Task inputs:

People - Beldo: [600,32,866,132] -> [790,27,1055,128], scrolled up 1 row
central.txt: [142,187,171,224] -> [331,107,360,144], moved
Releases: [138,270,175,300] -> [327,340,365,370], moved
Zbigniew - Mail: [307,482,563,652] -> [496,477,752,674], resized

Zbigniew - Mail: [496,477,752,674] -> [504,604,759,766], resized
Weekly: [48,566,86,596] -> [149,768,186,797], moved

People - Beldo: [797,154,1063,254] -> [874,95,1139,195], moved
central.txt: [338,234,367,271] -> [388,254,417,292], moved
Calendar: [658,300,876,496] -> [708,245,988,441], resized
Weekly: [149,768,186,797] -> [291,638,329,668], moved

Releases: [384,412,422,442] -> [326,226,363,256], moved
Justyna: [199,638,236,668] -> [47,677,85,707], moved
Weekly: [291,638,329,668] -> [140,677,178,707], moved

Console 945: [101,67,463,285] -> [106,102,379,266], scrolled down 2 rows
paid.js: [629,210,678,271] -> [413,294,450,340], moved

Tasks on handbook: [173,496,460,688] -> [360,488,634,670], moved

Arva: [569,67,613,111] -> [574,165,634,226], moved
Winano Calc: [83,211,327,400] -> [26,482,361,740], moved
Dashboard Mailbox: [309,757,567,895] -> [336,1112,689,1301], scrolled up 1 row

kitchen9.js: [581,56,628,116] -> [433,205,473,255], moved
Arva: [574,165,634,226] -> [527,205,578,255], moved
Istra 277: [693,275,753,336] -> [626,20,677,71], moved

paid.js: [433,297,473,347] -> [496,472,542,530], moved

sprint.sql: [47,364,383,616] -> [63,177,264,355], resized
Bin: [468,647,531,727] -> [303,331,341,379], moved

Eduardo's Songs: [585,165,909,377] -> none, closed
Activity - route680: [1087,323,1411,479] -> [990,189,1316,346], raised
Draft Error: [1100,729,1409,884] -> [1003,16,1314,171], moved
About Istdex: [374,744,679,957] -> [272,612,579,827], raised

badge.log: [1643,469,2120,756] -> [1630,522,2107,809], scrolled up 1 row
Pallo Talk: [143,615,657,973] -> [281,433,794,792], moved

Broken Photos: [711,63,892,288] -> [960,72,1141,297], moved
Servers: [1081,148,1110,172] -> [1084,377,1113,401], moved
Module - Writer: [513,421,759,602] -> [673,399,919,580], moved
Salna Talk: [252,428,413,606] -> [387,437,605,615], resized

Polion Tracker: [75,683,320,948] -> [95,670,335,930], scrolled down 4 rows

What you will do:
Leaving out all lines before the one containing "Winano Calc: [83,211,327,400]", copy that line and the rest through the end of the listing above exactly.

The answer:
Winano Calc: [83,211,327,400] -> [26,482,361,740], moved
Dashboard Mailbox: [309,757,567,895] -> [336,1112,689,1301], scrolled up 1 row

kitchen9.js: [581,56,628,116] -> [433,205,473,255], moved
Arva: [574,165,634,226] -> [527,205,578,255], moved
Istra 277: [693,275,753,336] -> [626,20,677,71], moved

paid.js: [433,297,473,347] -> [496,472,542,530], moved

sprint.sql: [47,364,383,616] -> [63,177,264,355], resized
Bin: [468,647,531,727] -> [303,331,341,379], moved

Eduardo's Songs: [585,165,909,377] -> none, closed
Activity - route680: [1087,323,1411,479] -> [990,189,1316,346], raised
Draft Error: [1100,729,1409,884] -> [1003,16,1314,171], moved
About Istdex: [374,744,679,957] -> [272,612,579,827], raised

badge.log: [1643,469,2120,756] -> [1630,522,2107,809], scrolled up 1 row
Pallo Talk: [143,615,657,973] -> [281,433,794,792], moved

Broken Photos: [711,63,892,288] -> [960,72,1141,297], moved
Servers: [1081,148,1110,172] -> [1084,377,1113,401], moved
Module - Writer: [513,421,759,602] -> [673,399,919,580], moved
Salna Talk: [252,428,413,606] -> [387,437,605,615], resized

Polion Tracker: [75,683,320,948] -> [95,670,335,930], scrolled down 4 rows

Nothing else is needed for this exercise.